Extracted data section start
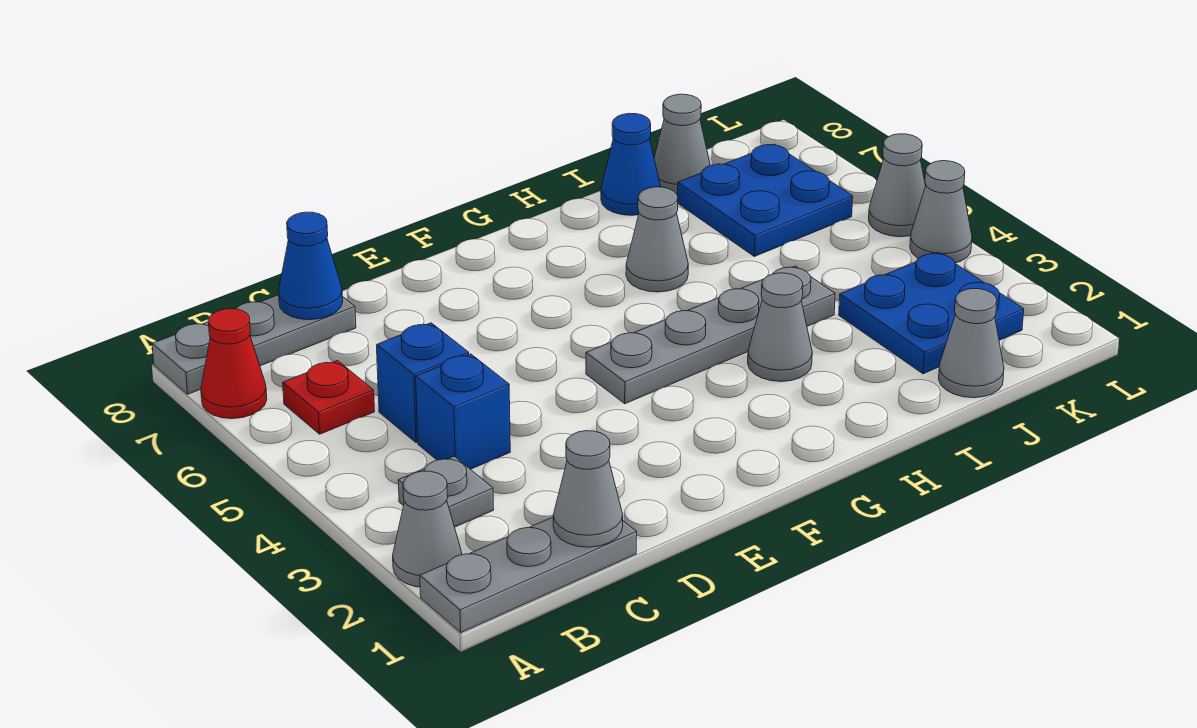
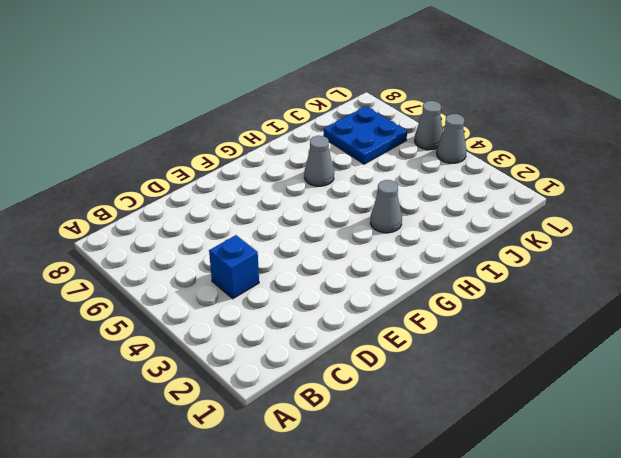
none -> grey plate A1:C1 level 1
none -> grey cone A2 level 1
none -> red cone A7 level 1

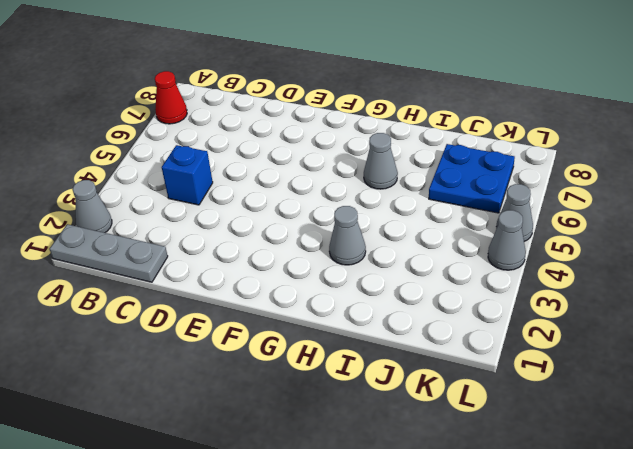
none -> grey plate A8:C8 level 1
none -> grey plate B3 level 1
none -> red plate B6 level 1

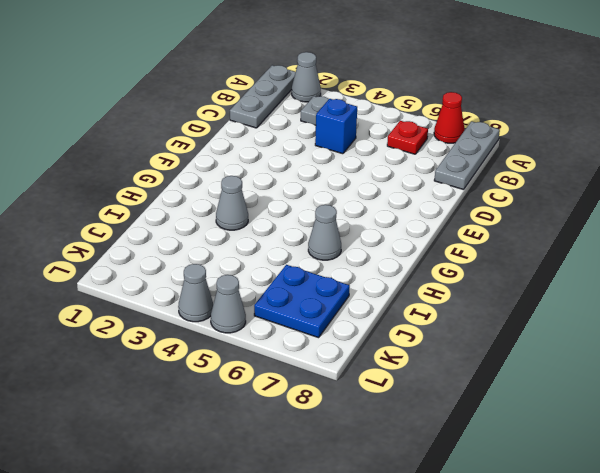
none -> blue brick C5 level 1
none -> grey plate F4:I4 level 1
none -> blue cone I8 level 1

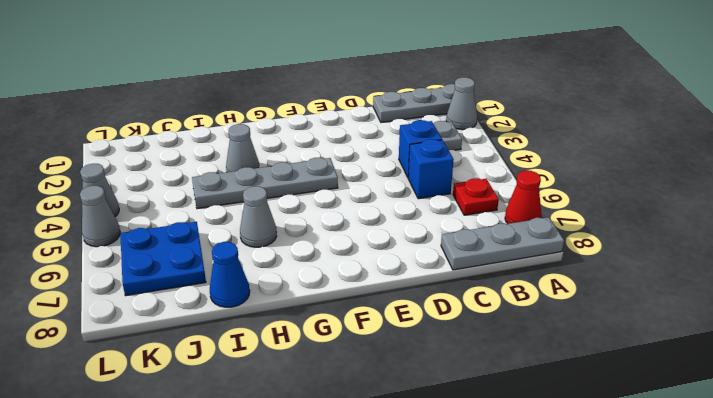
none -> grey cone J1 level 1
none -> blue plate J2:K3 level 1
none -> grey cone J8 level 1

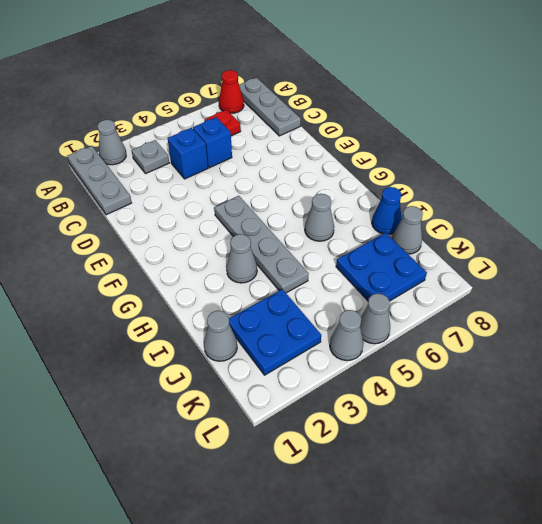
none -> grey cone C1 level 2
none -> blue cone C8 level 2

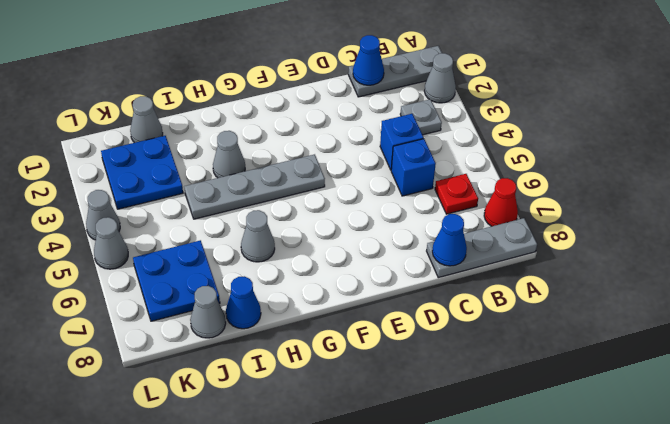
blue cone C1 level 2 -> grey cone C1 level 2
Extracted data section end
To do
The material above must be set down word for word, with no picture carried over.

Solution to the problem
none -> grey plate A1:C1 level 1
none -> grey cone A2 level 1
none -> red cone A7 level 1

none -> grey plate A8:C8 level 1
none -> grey plate B3 level 1
none -> red plate B6 level 1

none -> blue brick C5 level 1
none -> grey plate F4:I4 level 1
none -> blue cone I8 level 1

none -> grey cone J1 level 1
none -> blue plate J2:K3 level 1
none -> grey cone J8 level 1

none -> grey cone C1 level 2
none -> blue cone C8 level 2

blue cone C1 level 2 -> grey cone C1 level 2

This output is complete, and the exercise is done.